### ENTRIES SHOWN

···

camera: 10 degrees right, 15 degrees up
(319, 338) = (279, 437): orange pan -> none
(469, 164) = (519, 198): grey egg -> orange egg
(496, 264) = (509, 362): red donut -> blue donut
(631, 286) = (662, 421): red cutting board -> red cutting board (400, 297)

···

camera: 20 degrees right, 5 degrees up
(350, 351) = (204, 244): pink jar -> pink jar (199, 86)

···

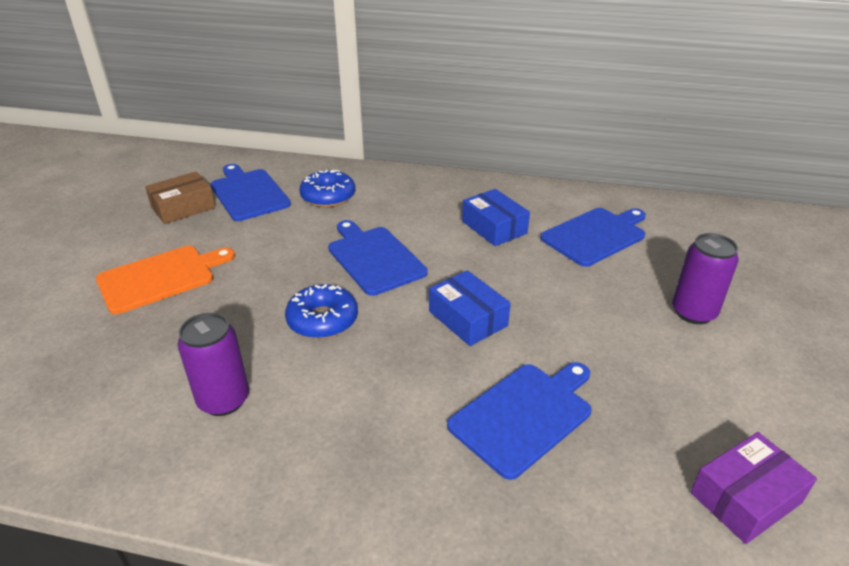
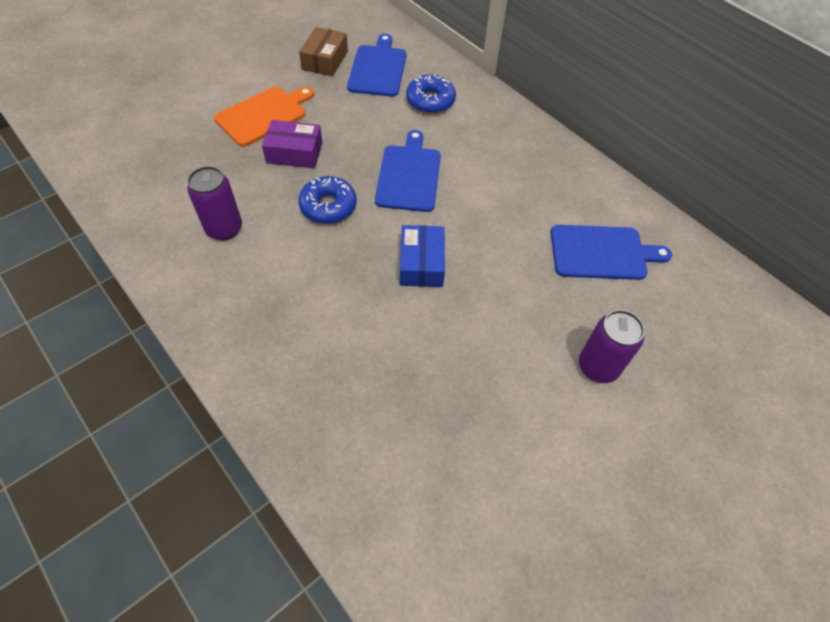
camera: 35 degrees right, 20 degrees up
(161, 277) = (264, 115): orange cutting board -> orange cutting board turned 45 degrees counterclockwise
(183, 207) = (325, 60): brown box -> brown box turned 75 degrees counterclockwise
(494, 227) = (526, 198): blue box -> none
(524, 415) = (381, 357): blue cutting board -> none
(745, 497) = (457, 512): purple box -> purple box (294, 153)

···

All lines in the listing above from the line containing "(183, 207) = (325, 60): brown" to the line containing "(745, 497) = (457, 512): purple", inclusive, should be retyped exactly; no other lines should appear.

### ANSWER SECTION
(183, 207) = (325, 60): brown box -> brown box turned 75 degrees counterclockwise
(494, 227) = (526, 198): blue box -> none
(524, 415) = (381, 357): blue cutting board -> none
(745, 497) = (457, 512): purple box -> purple box (294, 153)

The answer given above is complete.